- What the task asks -
Go through the material below and return each line with the string "moved" in it.

- Materials provided -
***

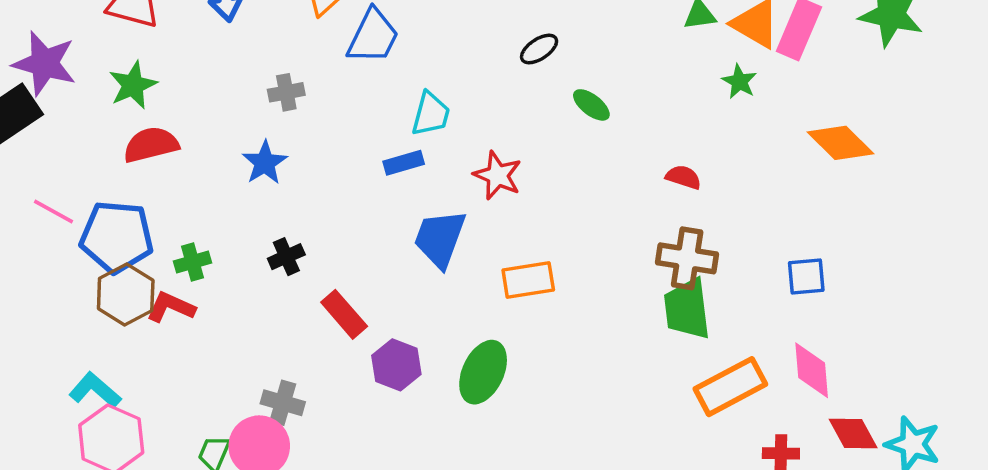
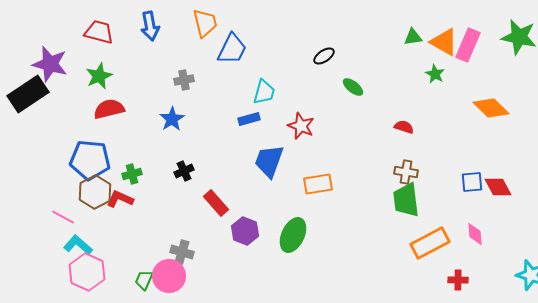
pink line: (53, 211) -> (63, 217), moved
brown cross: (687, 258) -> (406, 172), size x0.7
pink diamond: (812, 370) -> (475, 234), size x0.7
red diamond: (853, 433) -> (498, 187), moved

***

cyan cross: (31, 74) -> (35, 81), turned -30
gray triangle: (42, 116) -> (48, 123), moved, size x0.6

***

- Your response -
pink line: (53, 211) -> (63, 217), moved
red diamond: (853, 433) -> (498, 187), moved
gray triangle: (42, 116) -> (48, 123), moved, size x0.6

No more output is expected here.